> Exercise goal
Render everything in the material from the line containing "Juliette [442, 569]" down to the line containing "landscape [193, 1346]", both included, as a Markdown table with the columns Row and Line. Number each row and leave out blank lines.

> Listing
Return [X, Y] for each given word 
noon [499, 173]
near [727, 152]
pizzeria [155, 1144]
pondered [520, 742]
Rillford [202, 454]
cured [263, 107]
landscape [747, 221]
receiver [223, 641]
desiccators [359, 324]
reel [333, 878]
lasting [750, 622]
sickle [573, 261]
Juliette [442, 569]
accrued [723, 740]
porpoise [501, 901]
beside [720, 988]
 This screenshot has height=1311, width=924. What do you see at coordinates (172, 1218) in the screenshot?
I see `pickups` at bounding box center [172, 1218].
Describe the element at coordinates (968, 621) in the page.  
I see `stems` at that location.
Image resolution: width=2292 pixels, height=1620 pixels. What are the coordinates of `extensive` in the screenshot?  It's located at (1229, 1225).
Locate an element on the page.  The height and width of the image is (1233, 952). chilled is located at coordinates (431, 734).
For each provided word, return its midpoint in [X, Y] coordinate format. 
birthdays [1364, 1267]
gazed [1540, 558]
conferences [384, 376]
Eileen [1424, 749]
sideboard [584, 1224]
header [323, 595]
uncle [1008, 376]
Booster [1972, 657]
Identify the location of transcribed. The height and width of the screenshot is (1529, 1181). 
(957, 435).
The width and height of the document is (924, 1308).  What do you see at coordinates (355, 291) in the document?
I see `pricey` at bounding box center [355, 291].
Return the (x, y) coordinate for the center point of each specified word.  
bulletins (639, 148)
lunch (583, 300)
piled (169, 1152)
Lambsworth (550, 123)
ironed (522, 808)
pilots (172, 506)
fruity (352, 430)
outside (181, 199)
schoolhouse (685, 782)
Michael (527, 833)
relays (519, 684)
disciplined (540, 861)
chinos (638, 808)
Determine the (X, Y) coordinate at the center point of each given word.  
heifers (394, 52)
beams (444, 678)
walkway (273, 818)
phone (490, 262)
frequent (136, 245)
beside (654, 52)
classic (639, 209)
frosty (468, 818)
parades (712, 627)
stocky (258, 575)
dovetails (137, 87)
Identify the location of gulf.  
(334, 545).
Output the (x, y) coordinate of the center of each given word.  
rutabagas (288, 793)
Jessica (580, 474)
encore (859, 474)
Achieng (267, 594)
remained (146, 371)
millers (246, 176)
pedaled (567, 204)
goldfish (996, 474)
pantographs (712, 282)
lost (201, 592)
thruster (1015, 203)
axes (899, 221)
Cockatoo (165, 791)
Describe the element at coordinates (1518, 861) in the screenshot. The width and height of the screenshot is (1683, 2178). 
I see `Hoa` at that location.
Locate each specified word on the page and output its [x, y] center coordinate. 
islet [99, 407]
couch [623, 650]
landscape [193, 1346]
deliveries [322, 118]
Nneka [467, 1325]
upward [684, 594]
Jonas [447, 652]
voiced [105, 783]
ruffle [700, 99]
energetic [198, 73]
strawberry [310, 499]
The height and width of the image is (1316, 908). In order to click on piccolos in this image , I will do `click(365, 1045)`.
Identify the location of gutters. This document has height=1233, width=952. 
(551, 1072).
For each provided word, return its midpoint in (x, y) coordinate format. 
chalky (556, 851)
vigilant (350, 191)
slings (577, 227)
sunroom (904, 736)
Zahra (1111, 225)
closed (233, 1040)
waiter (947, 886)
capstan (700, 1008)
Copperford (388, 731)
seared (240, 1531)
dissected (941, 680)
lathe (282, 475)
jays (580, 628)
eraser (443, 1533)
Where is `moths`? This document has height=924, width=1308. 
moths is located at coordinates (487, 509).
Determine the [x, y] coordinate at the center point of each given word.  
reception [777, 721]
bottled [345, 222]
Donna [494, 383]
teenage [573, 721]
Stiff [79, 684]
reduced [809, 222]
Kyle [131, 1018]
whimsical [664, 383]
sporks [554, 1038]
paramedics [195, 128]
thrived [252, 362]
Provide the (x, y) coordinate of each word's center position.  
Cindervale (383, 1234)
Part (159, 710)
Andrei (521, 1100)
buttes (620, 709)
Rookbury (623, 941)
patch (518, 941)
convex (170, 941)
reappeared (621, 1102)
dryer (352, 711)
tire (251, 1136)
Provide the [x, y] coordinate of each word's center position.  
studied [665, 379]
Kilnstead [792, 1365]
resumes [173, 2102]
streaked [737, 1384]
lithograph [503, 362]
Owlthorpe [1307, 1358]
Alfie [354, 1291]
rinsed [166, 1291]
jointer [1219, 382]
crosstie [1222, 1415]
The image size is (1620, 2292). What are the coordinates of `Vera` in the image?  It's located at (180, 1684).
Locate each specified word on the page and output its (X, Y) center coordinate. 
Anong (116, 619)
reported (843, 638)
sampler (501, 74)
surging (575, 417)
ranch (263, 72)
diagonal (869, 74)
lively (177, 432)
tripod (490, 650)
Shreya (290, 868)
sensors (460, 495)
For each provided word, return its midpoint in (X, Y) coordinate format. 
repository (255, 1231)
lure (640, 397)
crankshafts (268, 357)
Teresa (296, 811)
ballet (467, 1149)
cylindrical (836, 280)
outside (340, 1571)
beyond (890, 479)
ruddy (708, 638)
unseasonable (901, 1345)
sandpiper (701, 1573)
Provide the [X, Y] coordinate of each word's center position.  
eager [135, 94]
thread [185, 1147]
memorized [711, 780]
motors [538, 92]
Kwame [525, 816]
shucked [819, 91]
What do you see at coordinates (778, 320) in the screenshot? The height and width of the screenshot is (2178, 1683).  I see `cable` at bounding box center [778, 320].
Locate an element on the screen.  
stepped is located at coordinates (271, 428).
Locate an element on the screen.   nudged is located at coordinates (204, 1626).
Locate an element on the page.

> Answer to the exercise
| Row | Line |
|---|---|
| 1 | Juliette [442, 569] |
| 2 | accrued [723, 740] |
| 3 | porpoise [501, 901] |
| 4 | beside [720, 988] |
| 5 |  This screenshot has height=1311, width=924. What do you see at coordinates (172, 1218) in the screenshot? |
| 6 | I see `pickups` at bounding box center [172, 1218]. |
| 7 | Describe the element at coordinates (968, 621) in the page.   |
| 8 | I see `stems` at that location. |
| 9 | Image resolution: width=2292 pixels, height=1620 pixels. What are the coordinates of `extensive` in the screenshot?  It's located at (1229, 1225). |
| 10 | Locate an element on the page.  The height and width of the image is (1233, 952). chilled is located at coordinates (431, 734). |
| 11 | For each provided word, return its midpoint in [X, Y] coordinate format.  |
| 12 | birthdays [1364, 1267] |
| 13 | gazed [1540, 558] |
| 14 | conferences [384, 376] |
| 15 | Eileen [1424, 749] |
| 16 | sideboard [584, 1224] |
| 17 | header [323, 595] |
| 18 | uncle [1008, 376] |
| 19 | Booster [1972, 657] |
| 20 | Identify the location of transcribed. The height and width of the screenshot is (1529, 1181).  |
| 21 | (957, 435). |
| 22 | The width and height of the document is (924, 1308).  What do you see at coordinates (355, 291) in the document? |
| 23 | I see `pricey` at bounding box center [355, 291]. |
| 24 | Return the (x, y) coordinate for the center point of each specified word.   |
| 25 | bulletins (639, 148) |
| 26 | lunch (583, 300) |
| 27 | piled (169, 1152) |
| 28 | Lambsworth (550, 123) |
| 29 | ironed (522, 808) |
| 30 | pilots (172, 506) |
| 31 | fruity (352, 430) |
| 32 | outside (181, 199) |
| 33 | schoolhouse (685, 782) |
| 34 | Michael (527, 833) |
| 35 | relays (519, 684) |
| 36 | disciplined (540, 861) |
| 37 | chinos (638, 808) |
| 38 | Determine the (X, Y) coordinate at the center point of each given word.   |
| 39 | heifers (394, 52) |
| 40 | beams (444, 678) |
| 41 | walkway (273, 818) |
| 42 | phone (490, 262) |
| 43 | frequent (136, 245) |
| 44 | beside (654, 52) |
| 45 | classic (639, 209) |
| 46 | frosty (468, 818) |
| 47 | parades (712, 627) |
| 48 | stocky (258, 575) |
| 49 | dovetails (137, 87) |
| 50 | Identify the location of gulf.   |
| 51 | (334, 545). |
| 52 | Output the (x, y) coordinate of the center of each given word.   |
| 53 | rutabagas (288, 793) |
| 54 | Jessica (580, 474) |
| 55 | encore (859, 474) |
| 56 | Achieng (267, 594) |
| 57 | remained (146, 371) |
| 58 | millers (246, 176) |
| 59 | pedaled (567, 204) |
| 60 | goldfish (996, 474) |
| 61 | pantographs (712, 282) |
| 62 | lost (201, 592) |
| 63 | thruster (1015, 203) |
| 64 | axes (899, 221) |
| 65 | Cockatoo (165, 791) |
| 66 | Describe the element at coordinates (1518, 861) in the screenshot. The width and height of the screenshot is (1683, 2178).  |
| 67 | I see `Hoa` at that location. |
| 68 | Locate each specified word on the page and output its [x, y] center coordinate.  |
| 69 | islet [99, 407] |
| 70 | couch [623, 650] |
| 71 | landscape [193, 1346] |